═══ Data to examine ═══
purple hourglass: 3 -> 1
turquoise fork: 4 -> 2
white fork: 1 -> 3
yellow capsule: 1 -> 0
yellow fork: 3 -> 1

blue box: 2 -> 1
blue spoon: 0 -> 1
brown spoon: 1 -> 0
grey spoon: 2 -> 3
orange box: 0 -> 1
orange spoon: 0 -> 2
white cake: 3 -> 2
═══
═══ Data to examine ═══
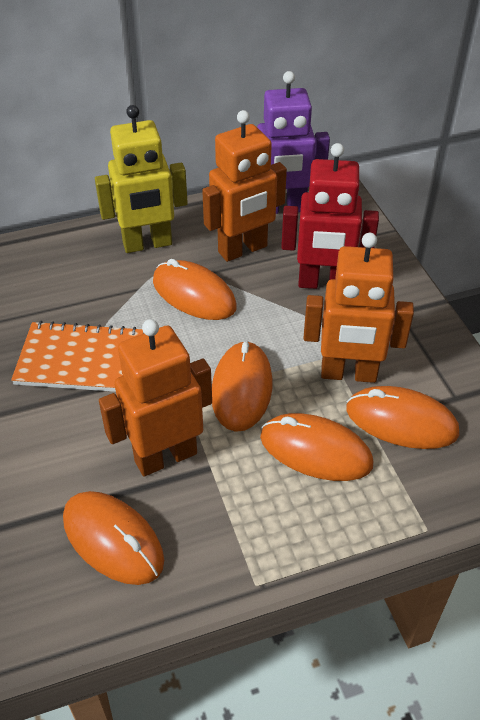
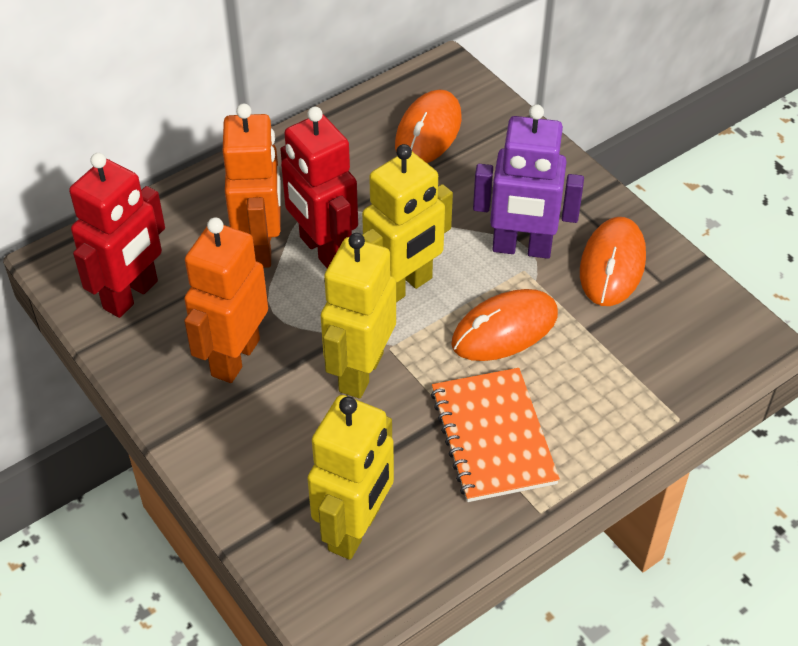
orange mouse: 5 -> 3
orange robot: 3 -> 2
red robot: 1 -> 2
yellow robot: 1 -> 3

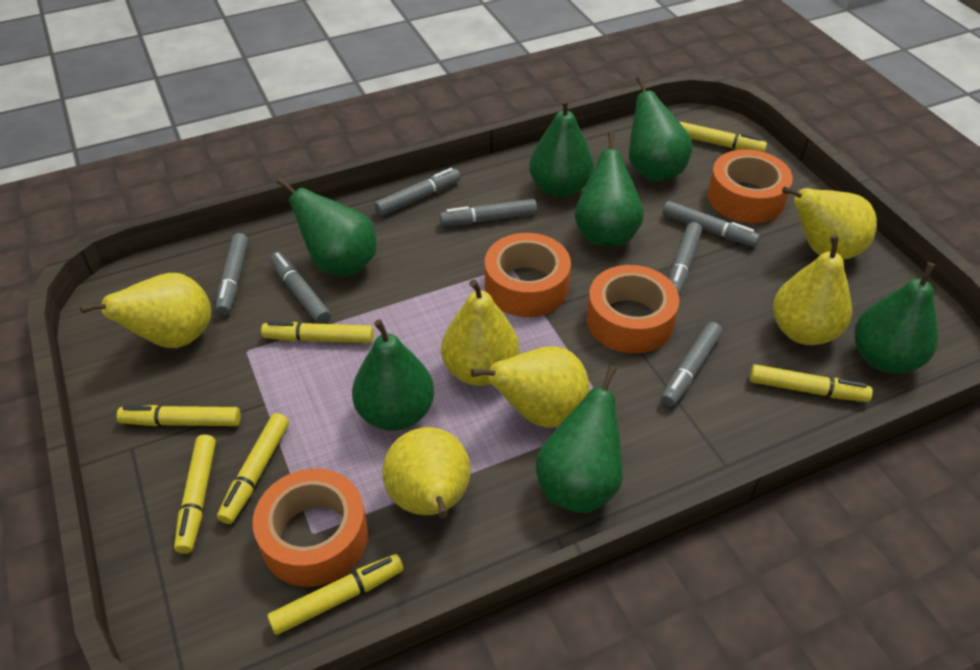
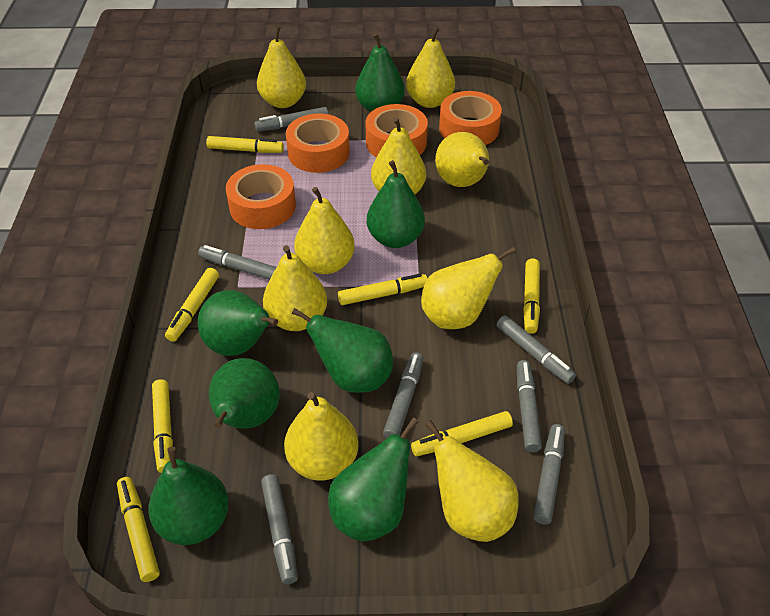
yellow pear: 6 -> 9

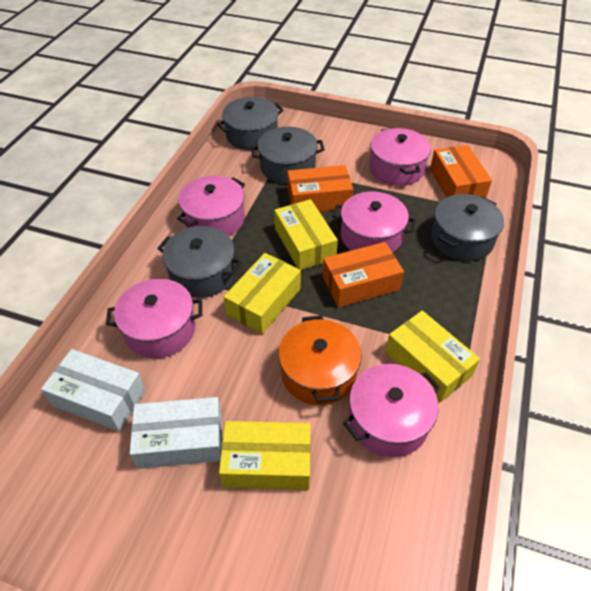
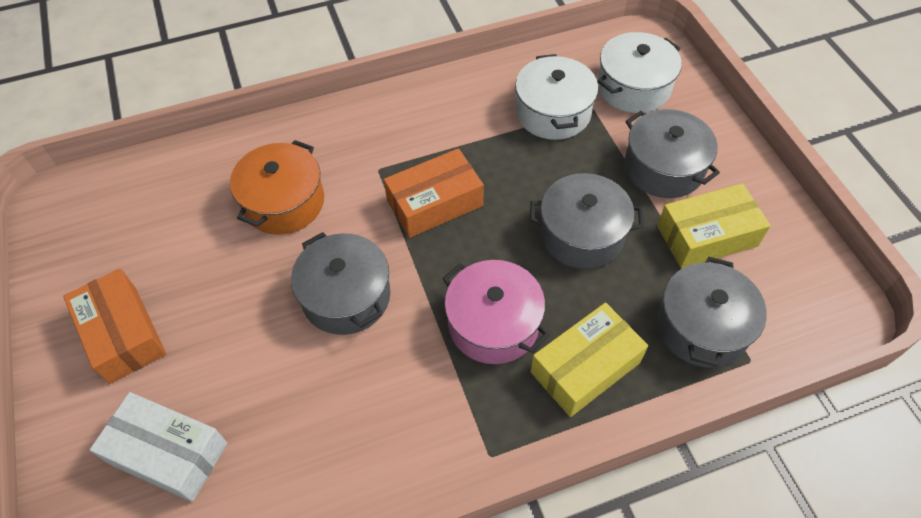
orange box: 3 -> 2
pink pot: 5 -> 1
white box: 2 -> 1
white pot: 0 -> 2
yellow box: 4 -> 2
═══
- _Try it_
Scan the data above for the string "spoon". Copy every line in which it appears.

- _Output for this task_
blue spoon: 0 -> 1
brown spoon: 1 -> 0
grey spoon: 2 -> 3
orange spoon: 0 -> 2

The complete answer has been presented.